**WHAT IS EXPECTED:**
Write out again, unchanged, the line that has "IC2: AND 74HC08" and each following line through the end of the entries below; leave pictures out.

[MATERIAL FOR THE TASK Boundary: Start]

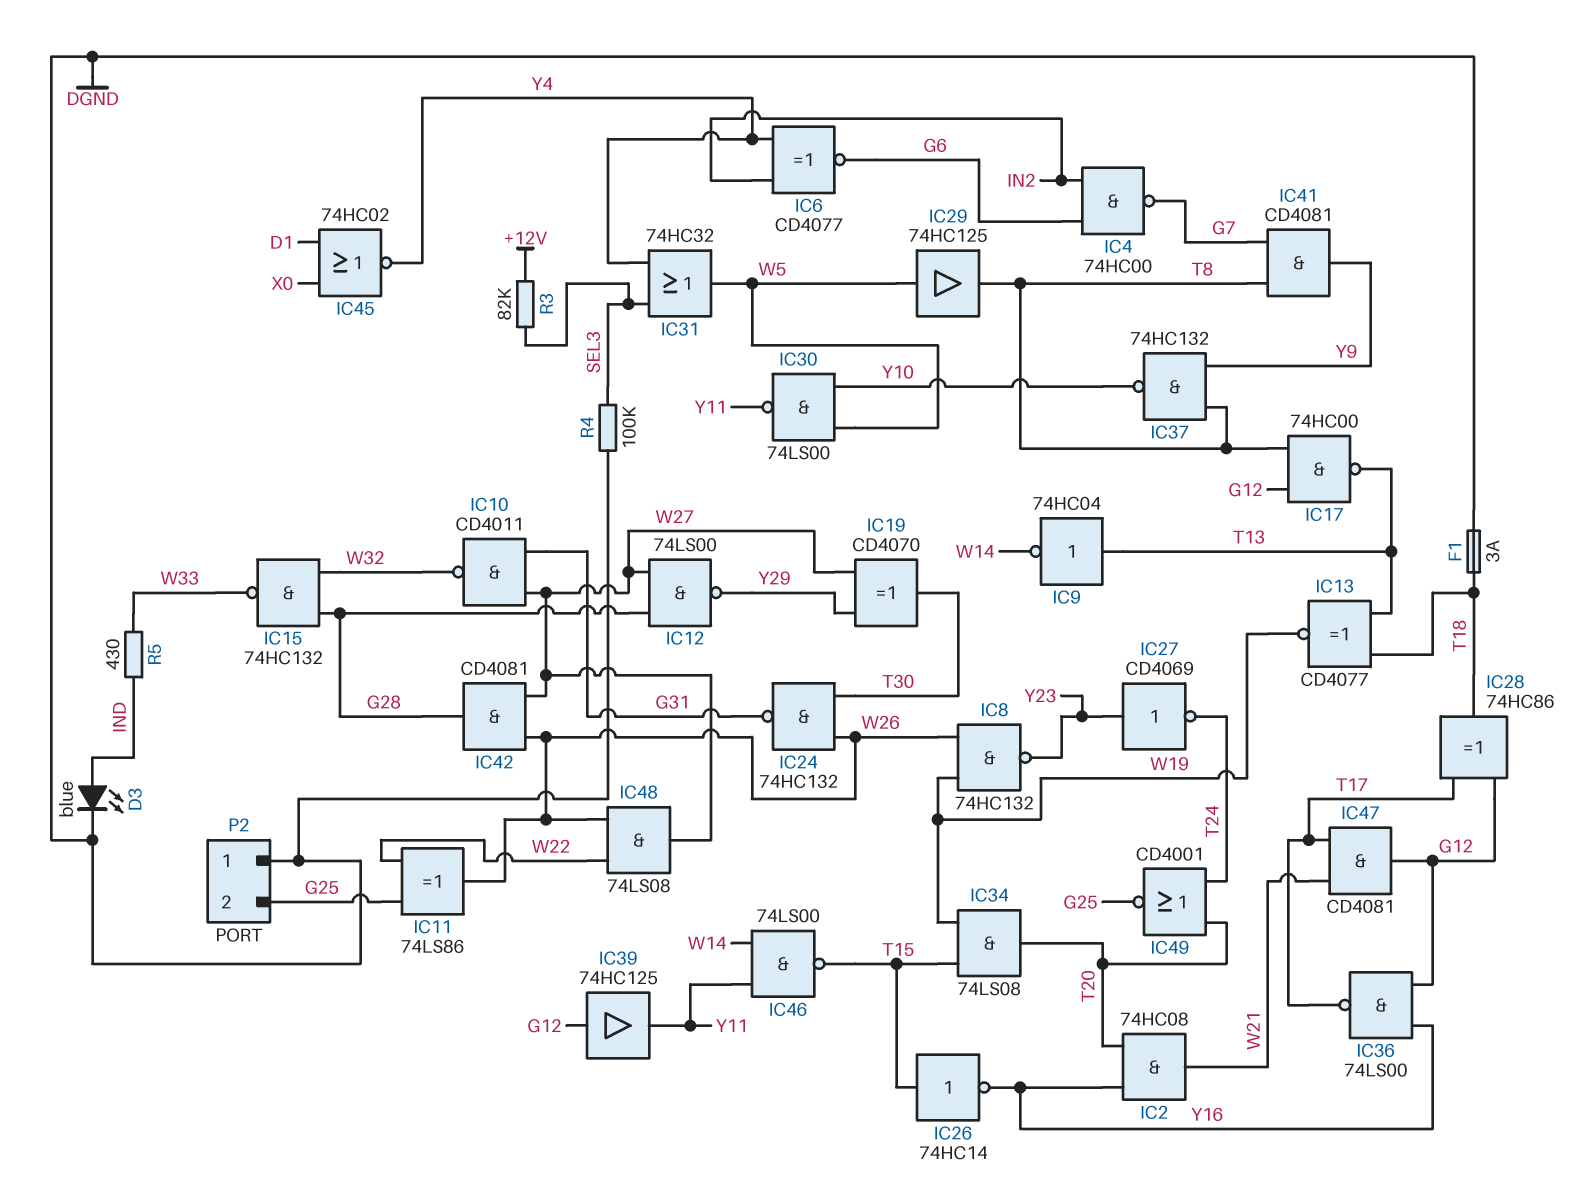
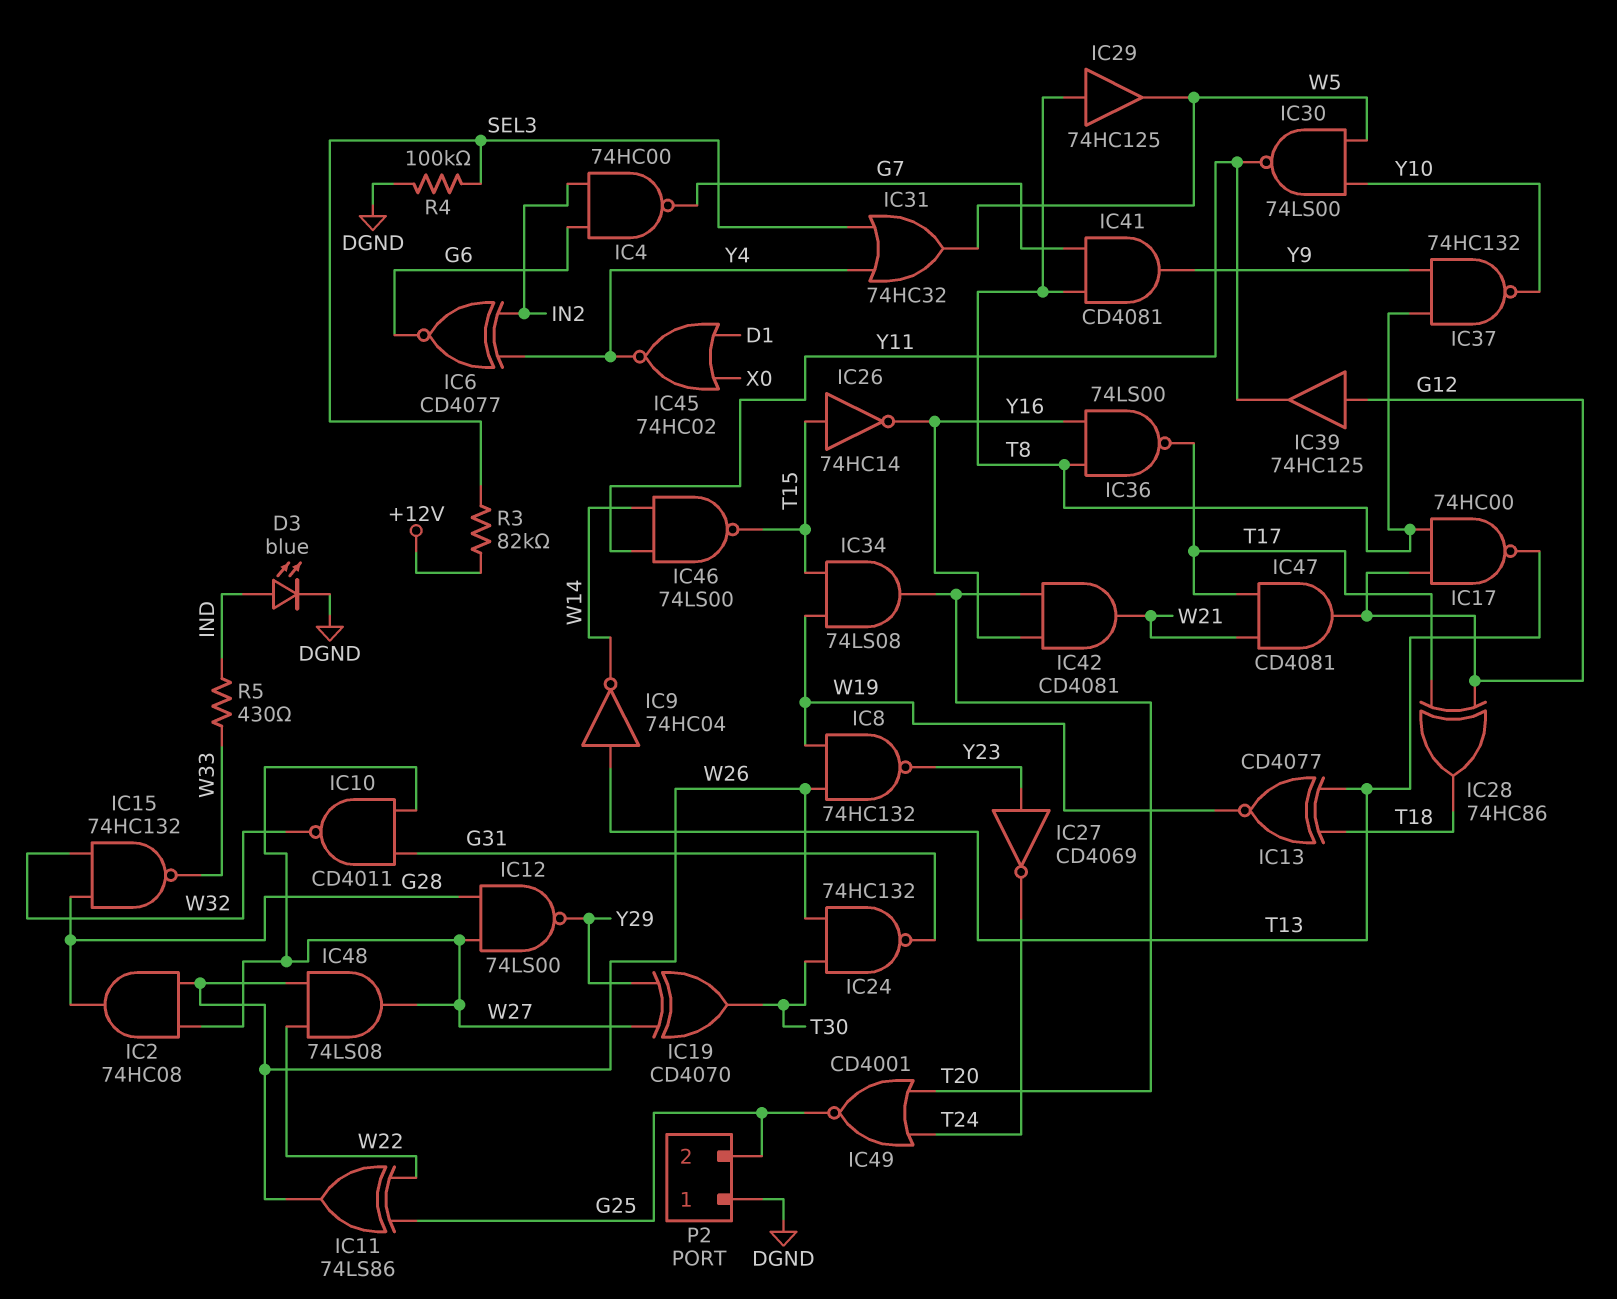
F1: 3A (DGND, T18) -> none
IC2: AND 74HC08 (in T20, in Y16, out W21) -> AND 74HC08 (in W26, in W27, out G28)
IC29: buffer 74HC125 (in W5, out T8) -> buffer 74HC125 (in T8, out W5)
IC36: NAND 74LS00 (in G12, in Y16, out T17) -> NAND 74LS00 (in T8, in Y16, out T17)
IC42: AND CD4081 (in W26, in W27, out G28) -> AND CD4081 (in T20, in Y16, out W21)

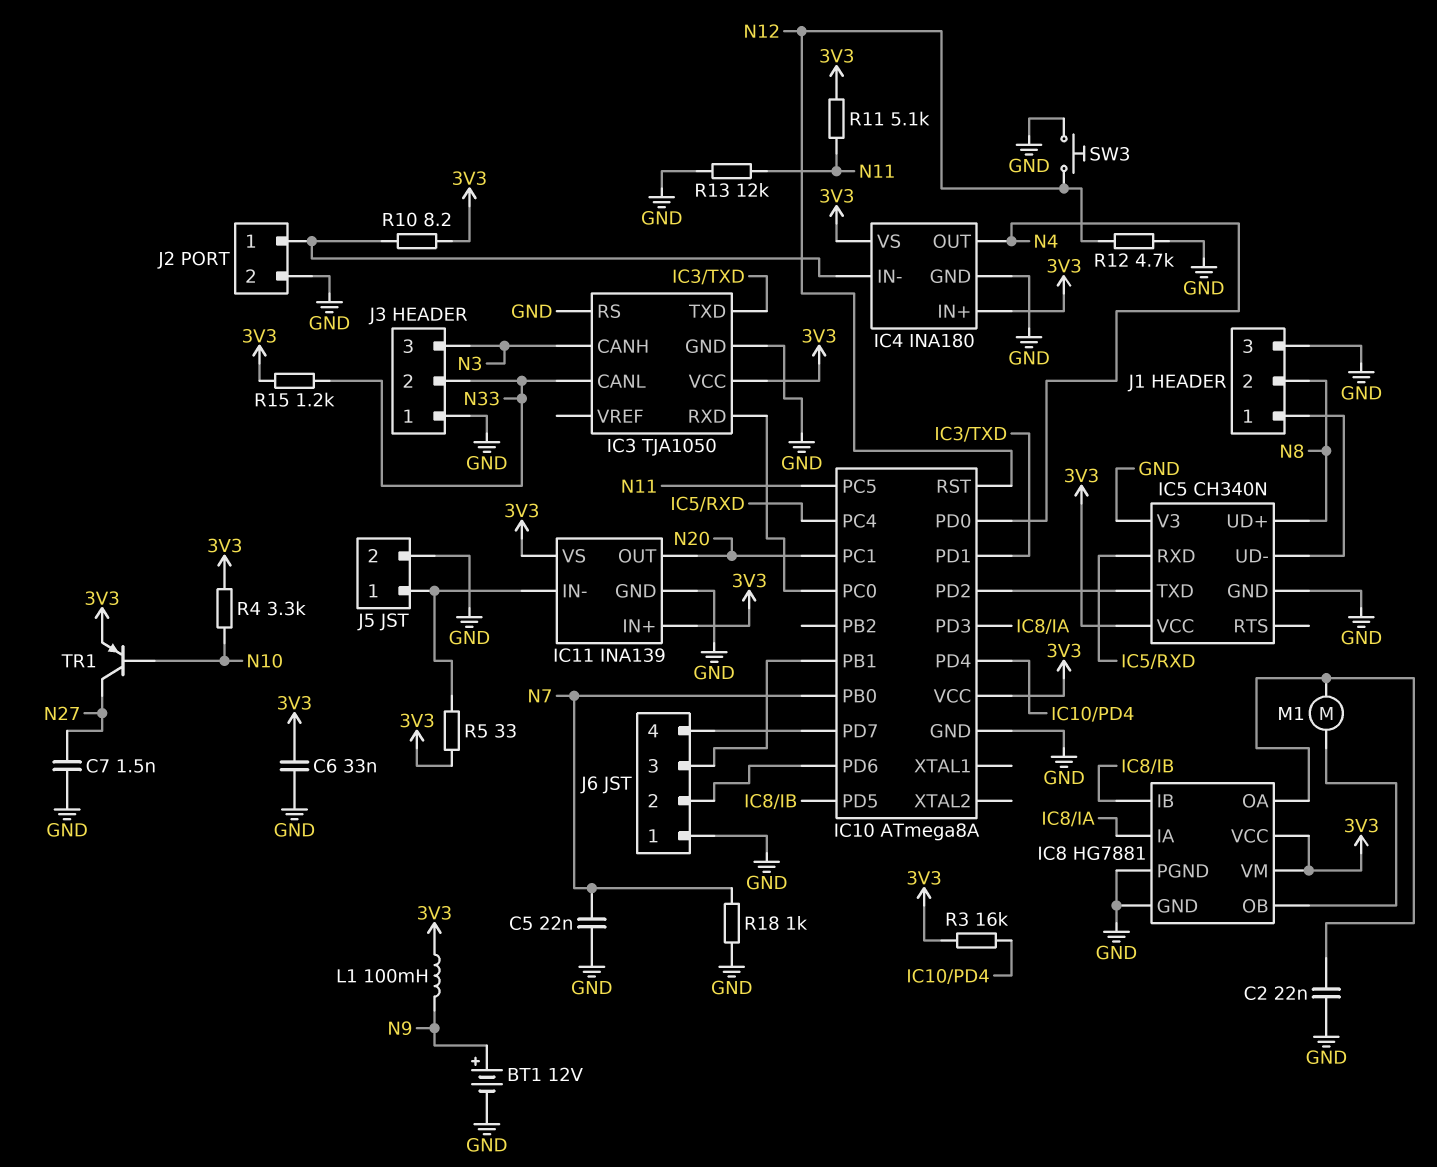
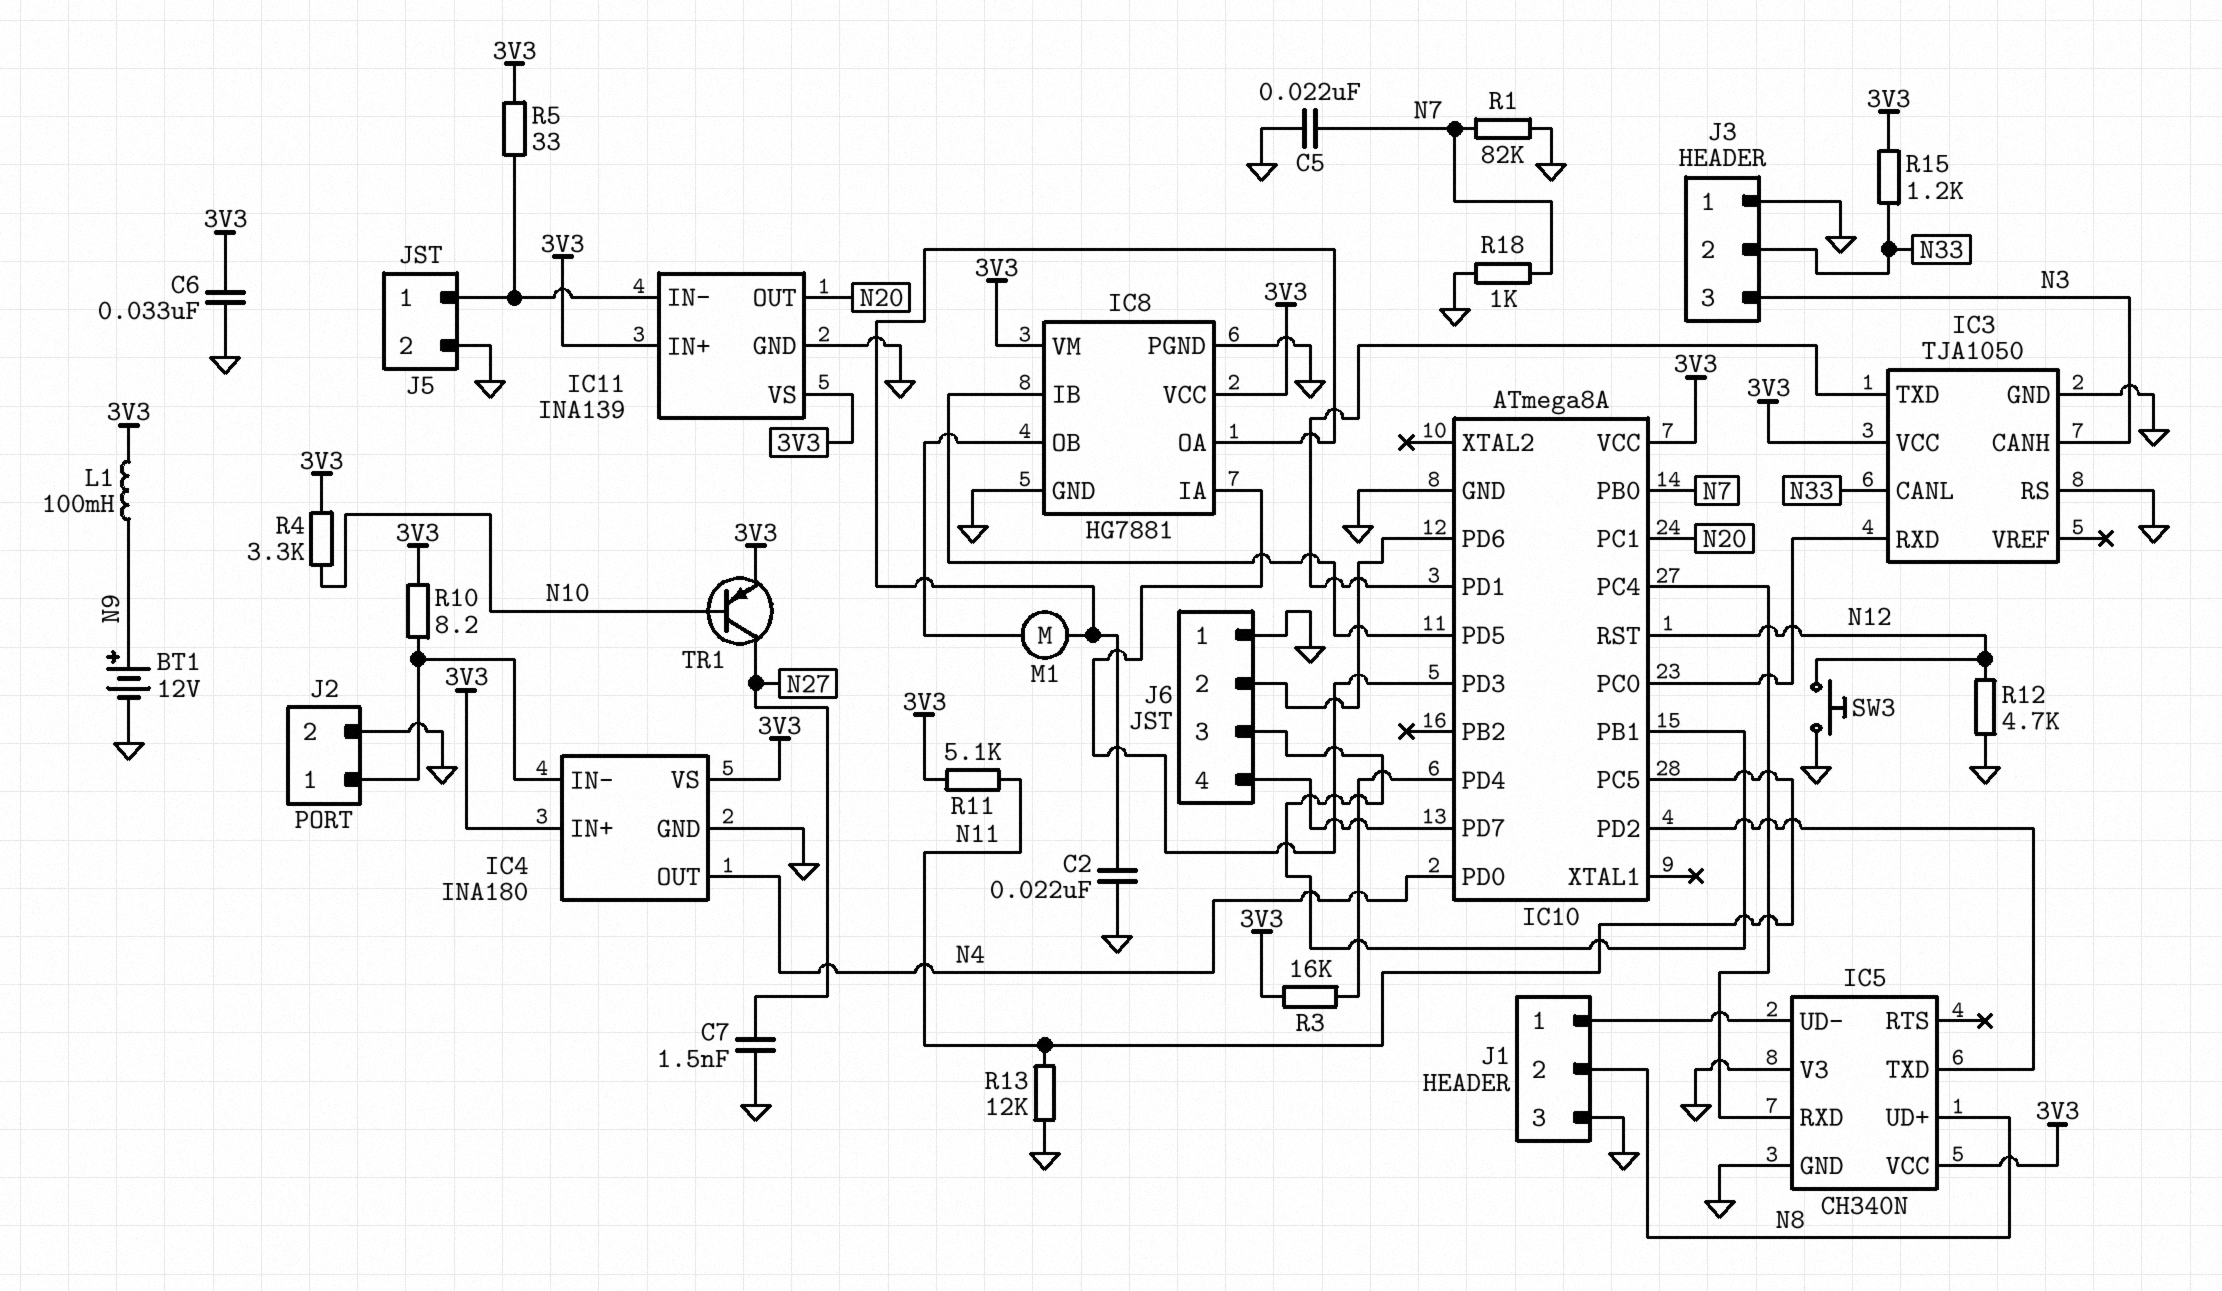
R1: none -> 82k (GND, N7)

[MATERIAL FOR THE TASK Boundary: End]

**COMPLETED EXERCISE:**
IC2: AND 74HC08 (in T20, in Y16, out W21) -> AND 74HC08 (in W26, in W27, out G28)
IC29: buffer 74HC125 (in W5, out T8) -> buffer 74HC125 (in T8, out W5)
IC36: NAND 74LS00 (in G12, in Y16, out T17) -> NAND 74LS00 (in T8, in Y16, out T17)
IC42: AND CD4081 (in W26, in W27, out G28) -> AND CD4081 (in T20, in Y16, out W21)

R1: none -> 82k (GND, N7)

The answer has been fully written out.